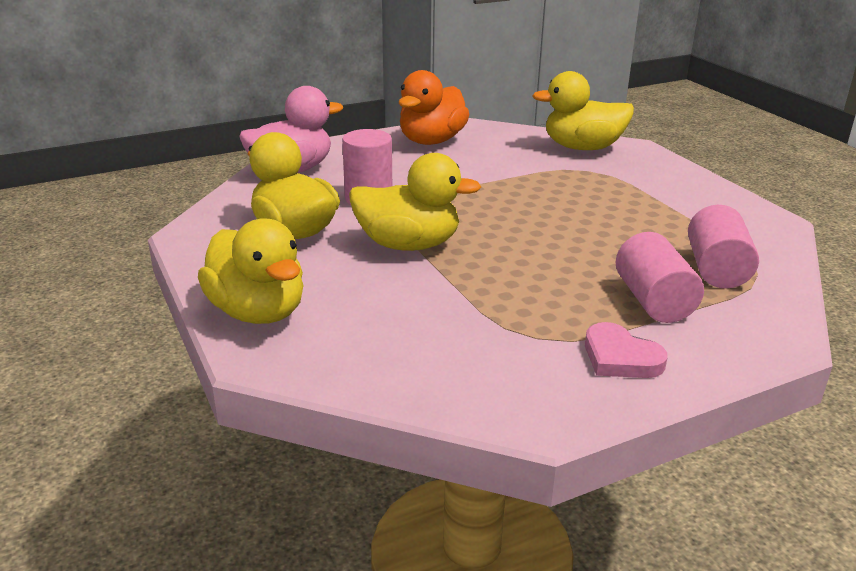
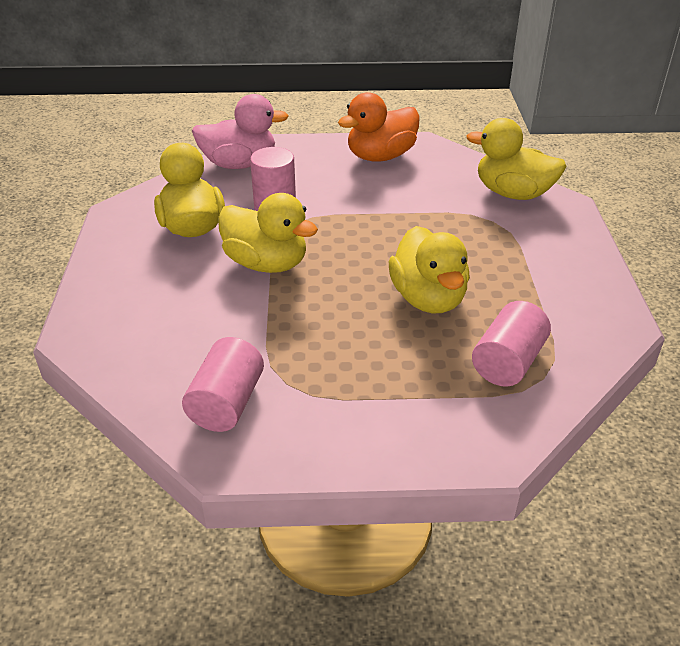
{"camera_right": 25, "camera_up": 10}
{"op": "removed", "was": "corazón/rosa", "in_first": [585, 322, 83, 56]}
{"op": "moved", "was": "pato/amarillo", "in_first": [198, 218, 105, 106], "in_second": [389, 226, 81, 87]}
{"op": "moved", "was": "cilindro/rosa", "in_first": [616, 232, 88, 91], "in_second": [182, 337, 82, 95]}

::::

Print the listing above in full, exactly as written. Omit any pictures.

Written reply:
{"camera_right": 25, "camera_up": 10}
{"op": "removed", "was": "corazón/rosa", "in_first": [585, 322, 83, 56]}
{"op": "moved", "was": "pato/amarillo", "in_first": [198, 218, 105, 106], "in_second": [389, 226, 81, 87]}
{"op": "moved", "was": "cilindro/rosa", "in_first": [616, 232, 88, 91], "in_second": [182, 337, 82, 95]}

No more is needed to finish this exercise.